# Task directions:
An exact copy of every entry is the answer here, with no pictures.

# Source data:
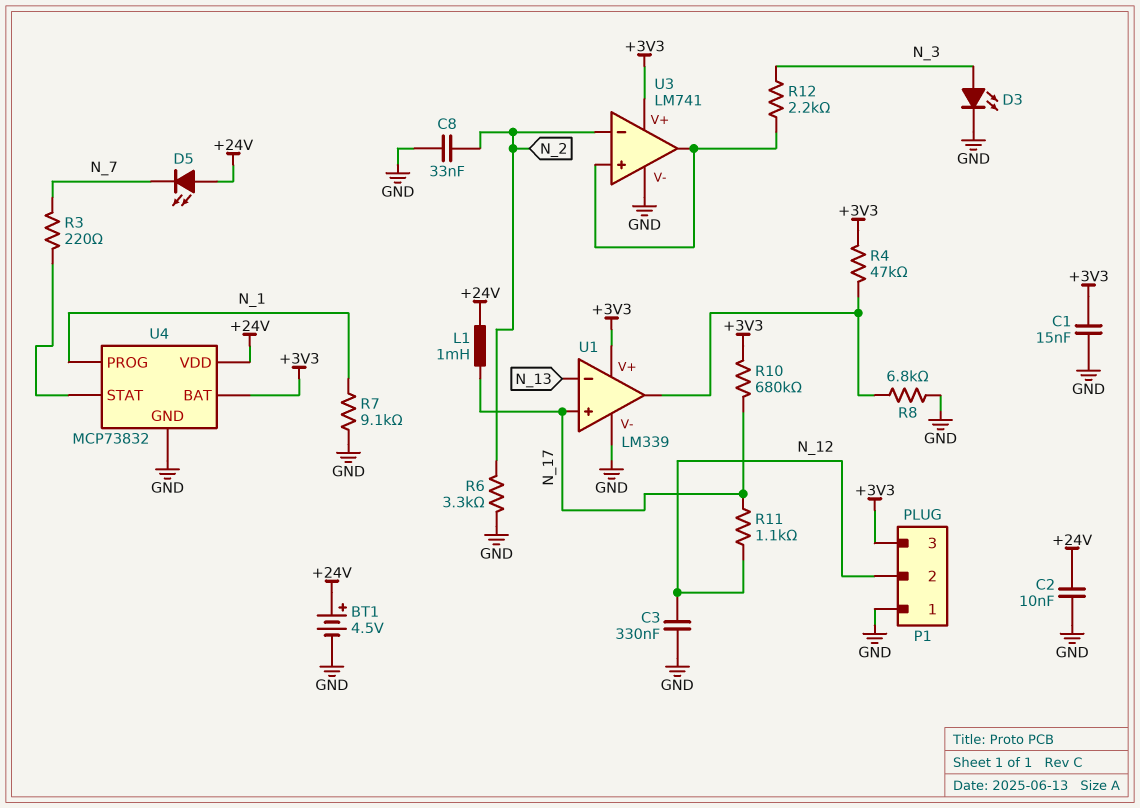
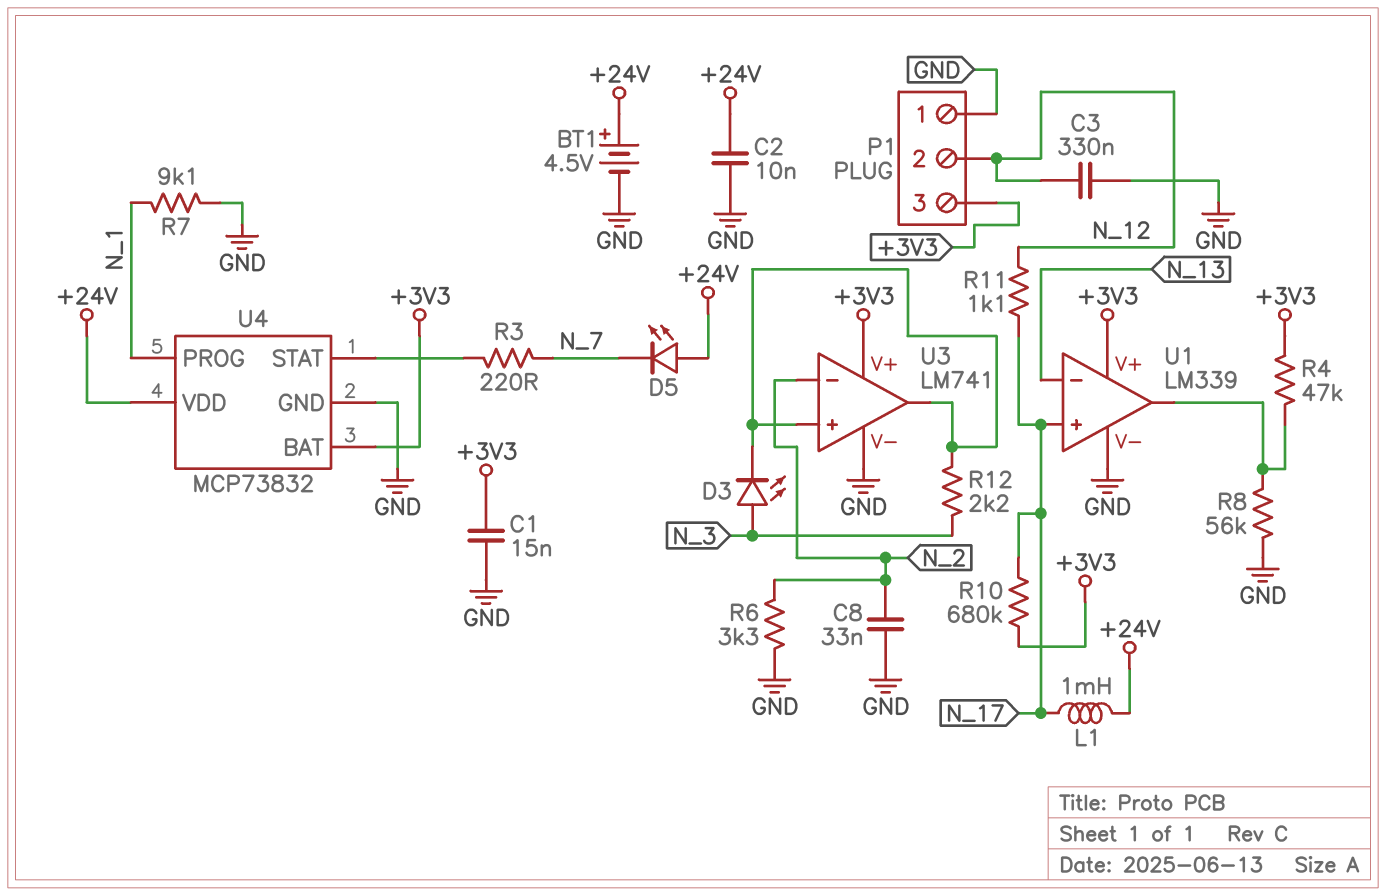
D3: LED (A N_3, K GND) -> LED (A N_3, K U3/in+)
R8: 6.8k (GND, U1/out) -> 56k (GND, U1/out)

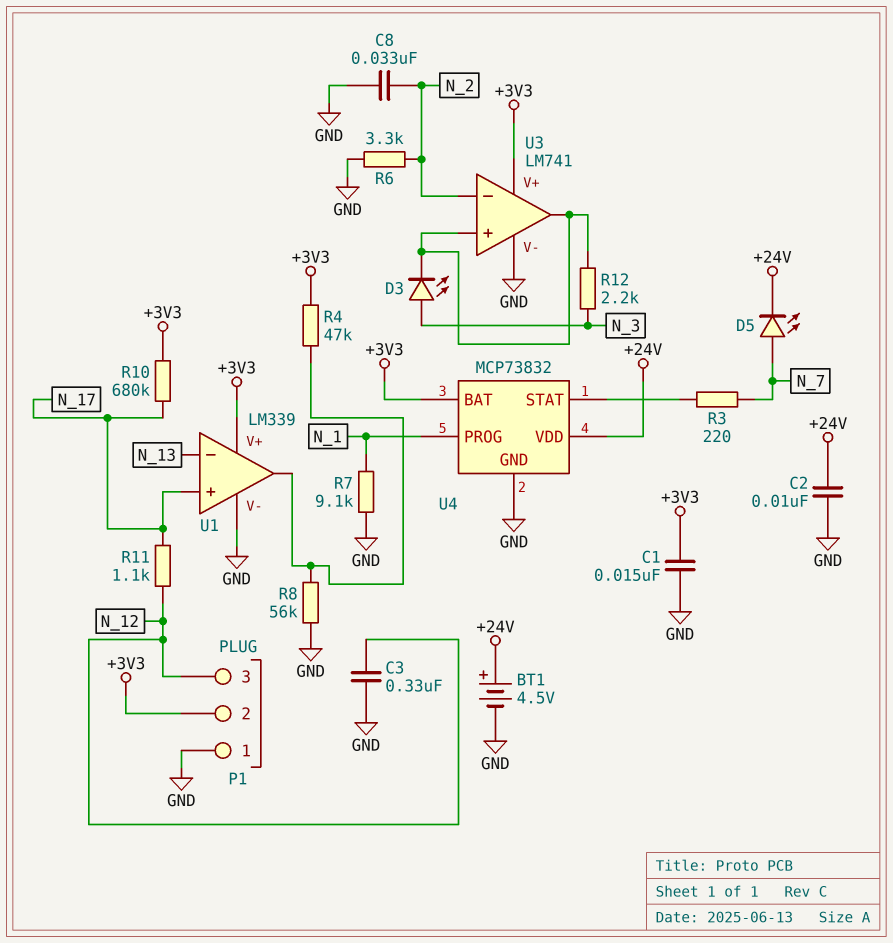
D5: LED (A +24V, K N_7) -> LED (A N_7, K +24V)
L1: 1mH (+24V, N_17) -> none
P1 pin 2: N_12 -> +3V3
P1 pin 3: +3V3 -> N_12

# Solution:
D3: LED (A N_3, K GND) -> LED (A N_3, K U3/in+)
R8: 6.8k (GND, U1/out) -> 56k (GND, U1/out)

D5: LED (A +24V, K N_7) -> LED (A N_7, K +24V)
L1: 1mH (+24V, N_17) -> none
P1 pin 2: N_12 -> +3V3
P1 pin 3: +3V3 -> N_12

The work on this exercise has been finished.